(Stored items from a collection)
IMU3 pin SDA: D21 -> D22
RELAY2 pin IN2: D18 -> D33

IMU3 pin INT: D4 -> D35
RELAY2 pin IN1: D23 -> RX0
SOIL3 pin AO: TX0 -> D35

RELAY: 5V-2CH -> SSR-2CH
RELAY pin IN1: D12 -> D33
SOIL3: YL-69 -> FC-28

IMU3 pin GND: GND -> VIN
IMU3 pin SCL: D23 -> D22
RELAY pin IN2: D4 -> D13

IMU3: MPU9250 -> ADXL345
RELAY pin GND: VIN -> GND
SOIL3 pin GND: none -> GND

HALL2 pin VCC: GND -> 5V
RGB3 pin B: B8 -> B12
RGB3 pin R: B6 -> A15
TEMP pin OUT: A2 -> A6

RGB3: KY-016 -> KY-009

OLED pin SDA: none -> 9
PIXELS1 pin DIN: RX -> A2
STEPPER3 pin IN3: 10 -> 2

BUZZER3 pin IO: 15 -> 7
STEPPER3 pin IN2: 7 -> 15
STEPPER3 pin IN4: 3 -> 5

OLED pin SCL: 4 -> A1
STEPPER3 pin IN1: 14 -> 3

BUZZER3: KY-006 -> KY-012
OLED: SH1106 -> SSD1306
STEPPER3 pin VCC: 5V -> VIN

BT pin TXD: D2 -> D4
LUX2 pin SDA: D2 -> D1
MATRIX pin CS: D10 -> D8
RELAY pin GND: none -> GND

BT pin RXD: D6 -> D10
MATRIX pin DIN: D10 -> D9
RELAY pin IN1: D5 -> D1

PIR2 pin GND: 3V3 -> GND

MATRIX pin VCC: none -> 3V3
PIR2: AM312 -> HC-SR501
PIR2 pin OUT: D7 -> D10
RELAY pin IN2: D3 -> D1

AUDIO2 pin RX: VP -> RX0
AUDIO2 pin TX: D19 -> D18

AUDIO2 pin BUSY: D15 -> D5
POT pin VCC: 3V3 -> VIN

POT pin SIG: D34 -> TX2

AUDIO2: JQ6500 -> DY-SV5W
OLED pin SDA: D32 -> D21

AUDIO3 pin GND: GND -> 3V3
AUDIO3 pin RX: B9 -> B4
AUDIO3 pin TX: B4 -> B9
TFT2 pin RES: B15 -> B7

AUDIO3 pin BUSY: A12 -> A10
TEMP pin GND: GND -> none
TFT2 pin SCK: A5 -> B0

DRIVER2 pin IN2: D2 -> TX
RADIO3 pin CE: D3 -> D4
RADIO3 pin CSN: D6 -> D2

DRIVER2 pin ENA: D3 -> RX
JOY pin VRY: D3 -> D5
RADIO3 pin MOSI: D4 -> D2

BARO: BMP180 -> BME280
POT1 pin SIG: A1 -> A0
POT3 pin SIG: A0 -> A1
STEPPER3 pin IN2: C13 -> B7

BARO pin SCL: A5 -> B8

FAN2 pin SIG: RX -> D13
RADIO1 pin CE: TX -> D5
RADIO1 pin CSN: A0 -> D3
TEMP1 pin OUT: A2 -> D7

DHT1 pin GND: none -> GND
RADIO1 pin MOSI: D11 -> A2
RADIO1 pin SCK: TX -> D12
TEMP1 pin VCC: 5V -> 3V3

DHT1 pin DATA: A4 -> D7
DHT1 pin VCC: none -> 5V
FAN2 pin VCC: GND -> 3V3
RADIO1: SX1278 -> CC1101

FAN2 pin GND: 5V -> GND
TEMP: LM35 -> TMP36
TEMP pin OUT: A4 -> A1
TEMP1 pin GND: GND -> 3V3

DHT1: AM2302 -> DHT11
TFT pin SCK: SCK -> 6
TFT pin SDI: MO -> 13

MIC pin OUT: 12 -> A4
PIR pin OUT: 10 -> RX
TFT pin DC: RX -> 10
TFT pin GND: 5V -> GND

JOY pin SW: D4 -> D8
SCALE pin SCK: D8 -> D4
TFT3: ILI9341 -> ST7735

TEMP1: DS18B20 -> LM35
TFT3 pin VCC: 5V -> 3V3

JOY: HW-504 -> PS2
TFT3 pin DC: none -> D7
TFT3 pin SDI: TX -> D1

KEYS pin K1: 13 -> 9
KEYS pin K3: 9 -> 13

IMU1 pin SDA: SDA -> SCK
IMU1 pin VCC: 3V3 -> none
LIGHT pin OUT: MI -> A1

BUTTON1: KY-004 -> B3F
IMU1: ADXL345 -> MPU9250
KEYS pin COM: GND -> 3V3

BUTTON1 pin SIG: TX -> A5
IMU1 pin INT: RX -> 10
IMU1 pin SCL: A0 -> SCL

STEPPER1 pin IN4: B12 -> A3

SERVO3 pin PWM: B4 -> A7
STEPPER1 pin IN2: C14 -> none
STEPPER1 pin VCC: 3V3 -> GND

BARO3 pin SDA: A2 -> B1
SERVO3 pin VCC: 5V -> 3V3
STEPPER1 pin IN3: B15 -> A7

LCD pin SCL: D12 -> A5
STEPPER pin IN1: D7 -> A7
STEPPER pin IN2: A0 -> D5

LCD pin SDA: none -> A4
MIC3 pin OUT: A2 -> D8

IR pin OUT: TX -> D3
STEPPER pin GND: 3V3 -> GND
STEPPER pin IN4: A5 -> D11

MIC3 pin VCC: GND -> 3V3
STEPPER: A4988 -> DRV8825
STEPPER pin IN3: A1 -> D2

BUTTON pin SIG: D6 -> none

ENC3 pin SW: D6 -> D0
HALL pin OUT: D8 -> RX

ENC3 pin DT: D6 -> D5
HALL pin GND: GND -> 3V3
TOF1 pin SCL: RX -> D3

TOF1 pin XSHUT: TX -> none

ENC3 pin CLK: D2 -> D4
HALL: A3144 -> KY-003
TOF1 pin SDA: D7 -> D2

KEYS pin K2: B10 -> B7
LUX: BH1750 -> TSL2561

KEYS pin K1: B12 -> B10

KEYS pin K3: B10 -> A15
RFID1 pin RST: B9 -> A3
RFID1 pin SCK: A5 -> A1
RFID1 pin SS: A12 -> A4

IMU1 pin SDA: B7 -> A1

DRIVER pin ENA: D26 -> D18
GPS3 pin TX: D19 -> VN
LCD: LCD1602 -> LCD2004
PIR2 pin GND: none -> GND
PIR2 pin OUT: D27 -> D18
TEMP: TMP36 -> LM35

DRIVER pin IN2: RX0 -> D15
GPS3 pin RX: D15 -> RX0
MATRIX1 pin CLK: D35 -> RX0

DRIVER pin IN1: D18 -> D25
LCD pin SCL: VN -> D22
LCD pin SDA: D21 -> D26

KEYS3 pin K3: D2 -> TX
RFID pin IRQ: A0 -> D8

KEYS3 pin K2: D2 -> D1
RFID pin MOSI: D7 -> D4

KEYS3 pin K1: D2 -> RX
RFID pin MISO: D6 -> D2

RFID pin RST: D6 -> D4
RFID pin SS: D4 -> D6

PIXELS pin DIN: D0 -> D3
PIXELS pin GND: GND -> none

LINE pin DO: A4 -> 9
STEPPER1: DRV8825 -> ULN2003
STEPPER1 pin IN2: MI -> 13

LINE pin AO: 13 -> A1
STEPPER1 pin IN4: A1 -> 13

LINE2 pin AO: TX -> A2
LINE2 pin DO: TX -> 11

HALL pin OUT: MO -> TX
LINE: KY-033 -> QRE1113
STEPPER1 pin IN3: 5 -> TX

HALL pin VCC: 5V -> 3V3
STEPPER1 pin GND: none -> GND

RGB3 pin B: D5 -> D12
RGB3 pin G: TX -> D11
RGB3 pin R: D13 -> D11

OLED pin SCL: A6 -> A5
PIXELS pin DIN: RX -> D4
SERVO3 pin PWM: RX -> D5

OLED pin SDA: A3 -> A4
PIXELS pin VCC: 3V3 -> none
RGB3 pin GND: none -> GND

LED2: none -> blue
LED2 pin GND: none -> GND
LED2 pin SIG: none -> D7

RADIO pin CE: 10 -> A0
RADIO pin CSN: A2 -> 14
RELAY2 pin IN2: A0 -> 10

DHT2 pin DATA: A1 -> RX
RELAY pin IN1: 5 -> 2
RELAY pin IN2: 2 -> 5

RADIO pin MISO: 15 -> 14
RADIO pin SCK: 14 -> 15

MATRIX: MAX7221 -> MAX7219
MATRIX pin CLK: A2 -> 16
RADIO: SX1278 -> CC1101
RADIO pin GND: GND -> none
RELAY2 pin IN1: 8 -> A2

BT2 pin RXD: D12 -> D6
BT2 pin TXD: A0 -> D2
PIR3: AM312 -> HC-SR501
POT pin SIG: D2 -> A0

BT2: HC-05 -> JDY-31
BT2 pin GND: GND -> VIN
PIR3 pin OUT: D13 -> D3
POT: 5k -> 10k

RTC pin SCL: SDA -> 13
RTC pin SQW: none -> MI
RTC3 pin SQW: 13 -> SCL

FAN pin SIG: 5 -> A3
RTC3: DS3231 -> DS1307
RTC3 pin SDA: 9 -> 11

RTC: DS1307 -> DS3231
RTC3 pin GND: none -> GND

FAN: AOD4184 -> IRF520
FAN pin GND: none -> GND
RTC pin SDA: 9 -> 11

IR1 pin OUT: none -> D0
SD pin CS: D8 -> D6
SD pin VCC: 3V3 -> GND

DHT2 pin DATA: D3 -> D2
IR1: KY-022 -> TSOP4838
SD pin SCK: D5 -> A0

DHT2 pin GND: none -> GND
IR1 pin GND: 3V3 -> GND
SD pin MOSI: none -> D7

### AIM OF THE EXERCISE
Starting at the first line of the records above, please copy each line exactly until you reach the line containing "SOIL3 pin GND: none -> GND". Include that line and stop there.

### SOLUTION FOR THIS TASK
IMU3 pin SDA: D21 -> D22
RELAY2 pin IN2: D18 -> D33

IMU3 pin INT: D4 -> D35
RELAY2 pin IN1: D23 -> RX0
SOIL3 pin AO: TX0 -> D35

RELAY: 5V-2CH -> SSR-2CH
RELAY pin IN1: D12 -> D33
SOIL3: YL-69 -> FC-28

IMU3 pin GND: GND -> VIN
IMU3 pin SCL: D23 -> D22
RELAY pin IN2: D4 -> D13

IMU3: MPU9250 -> ADXL345
RELAY pin GND: VIN -> GND
SOIL3 pin GND: none -> GND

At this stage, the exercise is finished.